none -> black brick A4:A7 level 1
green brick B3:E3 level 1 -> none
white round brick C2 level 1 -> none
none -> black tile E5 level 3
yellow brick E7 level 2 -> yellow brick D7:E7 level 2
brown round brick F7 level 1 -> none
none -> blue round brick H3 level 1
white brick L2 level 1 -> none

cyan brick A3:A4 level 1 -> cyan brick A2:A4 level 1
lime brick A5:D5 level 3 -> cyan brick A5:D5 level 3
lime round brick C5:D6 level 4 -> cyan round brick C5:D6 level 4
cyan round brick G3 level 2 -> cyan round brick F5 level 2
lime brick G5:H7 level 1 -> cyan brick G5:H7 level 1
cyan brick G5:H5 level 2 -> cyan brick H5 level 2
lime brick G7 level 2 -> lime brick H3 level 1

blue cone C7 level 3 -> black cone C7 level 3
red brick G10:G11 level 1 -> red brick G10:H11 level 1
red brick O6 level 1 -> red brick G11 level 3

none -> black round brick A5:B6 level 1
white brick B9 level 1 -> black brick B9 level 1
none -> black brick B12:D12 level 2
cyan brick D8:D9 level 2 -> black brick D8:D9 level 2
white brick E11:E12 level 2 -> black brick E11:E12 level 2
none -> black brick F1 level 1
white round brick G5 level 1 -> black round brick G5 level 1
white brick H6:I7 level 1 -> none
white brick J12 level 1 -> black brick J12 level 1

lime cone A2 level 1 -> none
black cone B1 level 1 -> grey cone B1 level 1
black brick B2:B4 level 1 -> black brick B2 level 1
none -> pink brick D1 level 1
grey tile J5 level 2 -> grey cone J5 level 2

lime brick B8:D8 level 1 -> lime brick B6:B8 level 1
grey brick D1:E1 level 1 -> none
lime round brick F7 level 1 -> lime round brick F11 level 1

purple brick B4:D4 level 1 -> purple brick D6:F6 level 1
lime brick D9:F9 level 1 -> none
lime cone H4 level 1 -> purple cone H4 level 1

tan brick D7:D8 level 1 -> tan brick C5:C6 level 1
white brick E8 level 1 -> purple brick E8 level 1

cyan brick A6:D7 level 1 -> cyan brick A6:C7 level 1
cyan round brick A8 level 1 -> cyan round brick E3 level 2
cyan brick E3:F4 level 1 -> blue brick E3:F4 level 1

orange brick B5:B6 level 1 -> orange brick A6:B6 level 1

▶ About this task
Your answer should hold exactly the lines from the one containing "black brick B2:B4" through the end of the entries above, and nothing else.

▶ Output for this exercise
black brick B2:B4 level 1 -> black brick B2 level 1
none -> pink brick D1 level 1
grey tile J5 level 2 -> grey cone J5 level 2

lime brick B8:D8 level 1 -> lime brick B6:B8 level 1
grey brick D1:E1 level 1 -> none
lime round brick F7 level 1 -> lime round brick F11 level 1

purple brick B4:D4 level 1 -> purple brick D6:F6 level 1
lime brick D9:F9 level 1 -> none
lime cone H4 level 1 -> purple cone H4 level 1

tan brick D7:D8 level 1 -> tan brick C5:C6 level 1
white brick E8 level 1 -> purple brick E8 level 1

cyan brick A6:D7 level 1 -> cyan brick A6:C7 level 1
cyan round brick A8 level 1 -> cyan round brick E3 level 2
cyan brick E3:F4 level 1 -> blue brick E3:F4 level 1

orange brick B5:B6 level 1 -> orange brick A6:B6 level 1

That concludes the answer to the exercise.